→ **Problem to work on**:
Your response should reproduce every line of the entries that contains the word "bear".

→ **Provided information**:

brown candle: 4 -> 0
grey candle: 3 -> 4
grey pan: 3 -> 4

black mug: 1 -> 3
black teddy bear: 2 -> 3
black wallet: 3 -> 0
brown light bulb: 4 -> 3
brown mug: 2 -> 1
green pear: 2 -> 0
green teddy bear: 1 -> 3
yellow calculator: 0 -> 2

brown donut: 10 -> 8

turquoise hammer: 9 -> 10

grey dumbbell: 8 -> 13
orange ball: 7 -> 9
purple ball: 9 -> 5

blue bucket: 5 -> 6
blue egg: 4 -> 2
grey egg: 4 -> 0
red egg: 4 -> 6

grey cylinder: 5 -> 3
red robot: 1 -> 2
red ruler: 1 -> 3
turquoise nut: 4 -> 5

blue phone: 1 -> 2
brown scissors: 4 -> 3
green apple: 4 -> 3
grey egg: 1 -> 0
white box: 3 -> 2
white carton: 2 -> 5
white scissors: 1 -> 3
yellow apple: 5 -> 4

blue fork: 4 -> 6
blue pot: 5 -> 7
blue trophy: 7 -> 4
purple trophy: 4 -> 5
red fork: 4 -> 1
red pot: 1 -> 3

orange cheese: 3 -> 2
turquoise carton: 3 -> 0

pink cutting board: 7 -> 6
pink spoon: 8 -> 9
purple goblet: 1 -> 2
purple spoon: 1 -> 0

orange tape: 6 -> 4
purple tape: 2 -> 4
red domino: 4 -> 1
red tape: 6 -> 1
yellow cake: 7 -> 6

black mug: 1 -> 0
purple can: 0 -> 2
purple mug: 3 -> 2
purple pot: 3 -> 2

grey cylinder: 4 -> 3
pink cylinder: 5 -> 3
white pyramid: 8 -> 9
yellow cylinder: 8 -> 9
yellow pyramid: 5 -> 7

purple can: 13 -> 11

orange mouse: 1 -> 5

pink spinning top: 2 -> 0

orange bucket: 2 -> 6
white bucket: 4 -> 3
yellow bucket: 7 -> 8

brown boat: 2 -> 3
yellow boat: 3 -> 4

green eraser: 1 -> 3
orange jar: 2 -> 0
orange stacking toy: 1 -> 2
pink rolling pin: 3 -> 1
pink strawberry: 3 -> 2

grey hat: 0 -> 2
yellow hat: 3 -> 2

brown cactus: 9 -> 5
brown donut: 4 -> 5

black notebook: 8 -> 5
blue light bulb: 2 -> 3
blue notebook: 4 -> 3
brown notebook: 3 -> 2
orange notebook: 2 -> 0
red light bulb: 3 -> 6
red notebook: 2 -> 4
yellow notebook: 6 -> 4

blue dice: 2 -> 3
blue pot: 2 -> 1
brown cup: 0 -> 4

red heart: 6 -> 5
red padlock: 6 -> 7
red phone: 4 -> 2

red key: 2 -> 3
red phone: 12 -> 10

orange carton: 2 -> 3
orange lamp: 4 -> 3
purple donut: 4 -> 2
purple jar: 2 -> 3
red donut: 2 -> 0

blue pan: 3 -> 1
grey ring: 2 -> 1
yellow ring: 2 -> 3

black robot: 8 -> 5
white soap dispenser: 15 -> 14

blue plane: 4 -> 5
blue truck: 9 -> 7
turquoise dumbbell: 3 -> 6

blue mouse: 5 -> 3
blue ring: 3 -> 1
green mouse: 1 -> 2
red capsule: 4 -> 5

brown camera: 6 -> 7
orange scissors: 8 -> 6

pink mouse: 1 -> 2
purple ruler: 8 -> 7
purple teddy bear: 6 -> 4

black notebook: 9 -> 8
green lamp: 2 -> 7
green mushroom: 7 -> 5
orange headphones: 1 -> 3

→ **Response below**:
black teddy bear: 2 -> 3
green teddy bear: 1 -> 3
purple teddy bear: 6 -> 4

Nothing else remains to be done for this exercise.